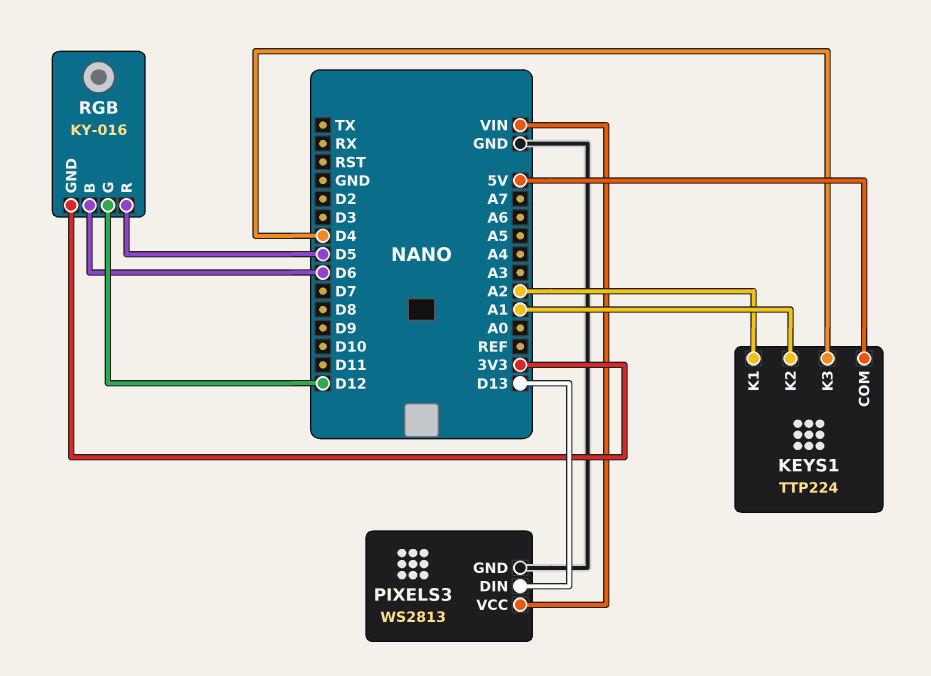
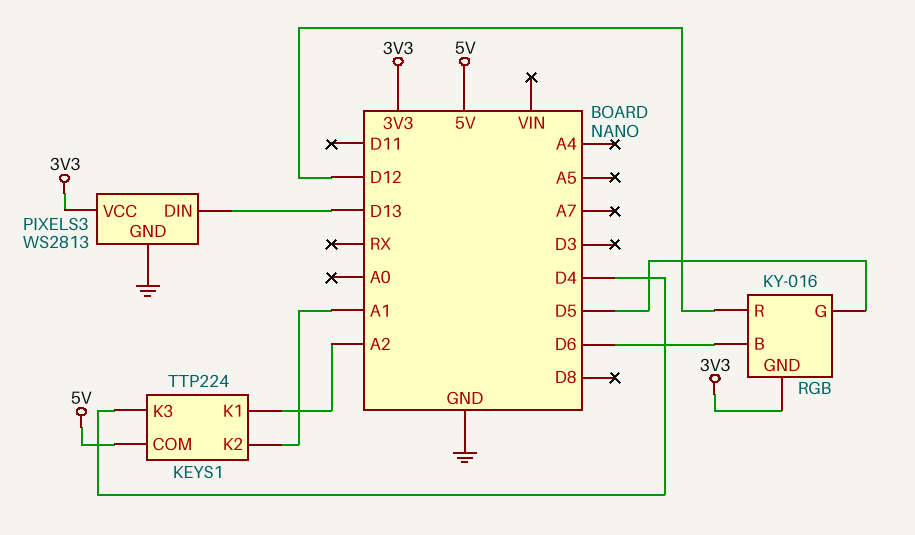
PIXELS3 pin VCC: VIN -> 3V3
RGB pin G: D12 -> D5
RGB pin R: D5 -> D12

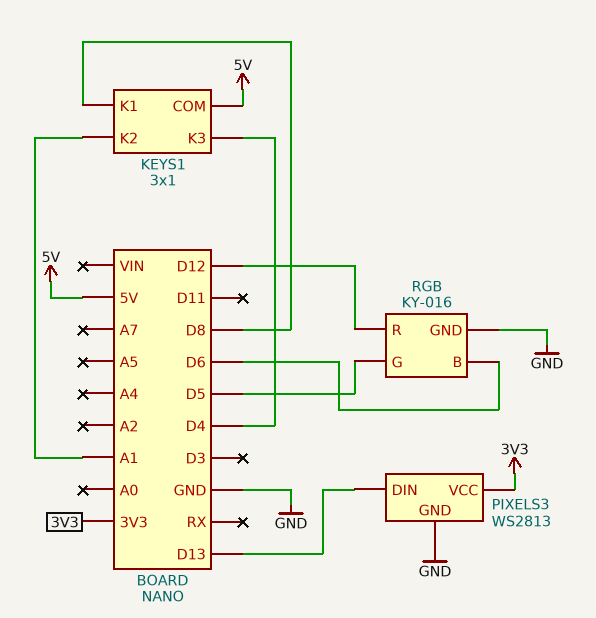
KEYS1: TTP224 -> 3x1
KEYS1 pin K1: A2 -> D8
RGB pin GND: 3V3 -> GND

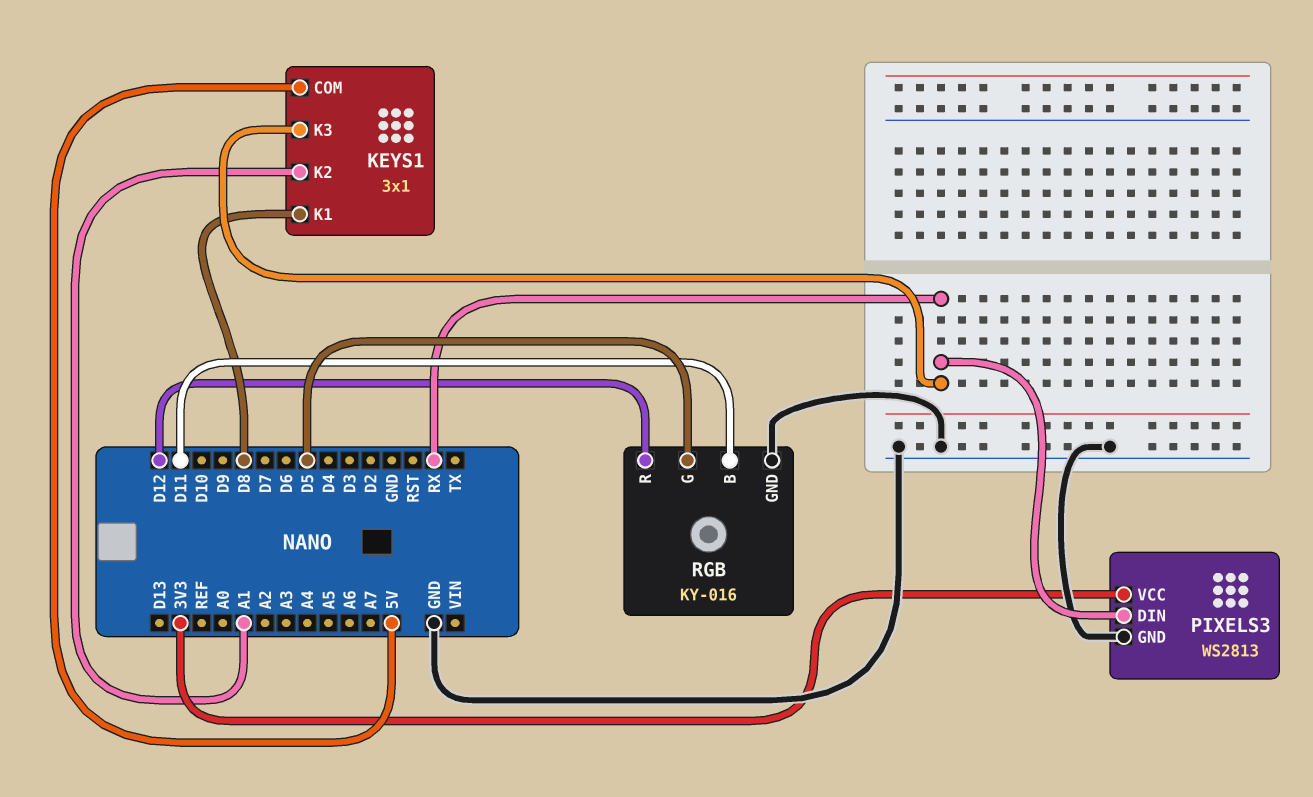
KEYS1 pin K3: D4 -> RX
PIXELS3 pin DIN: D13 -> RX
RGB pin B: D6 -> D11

==========

> _Task details_:
Copy out only the lines from the one containing "KEYS1: TTP224 -> 3x1" to the end of the entries, unchanged. Drop the pictures.

> _Answer space_:
KEYS1: TTP224 -> 3x1
KEYS1 pin K1: A2 -> D8
RGB pin GND: 3V3 -> GND

KEYS1 pin K3: D4 -> RX
PIXELS3 pin DIN: D13 -> RX
RGB pin B: D6 -> D11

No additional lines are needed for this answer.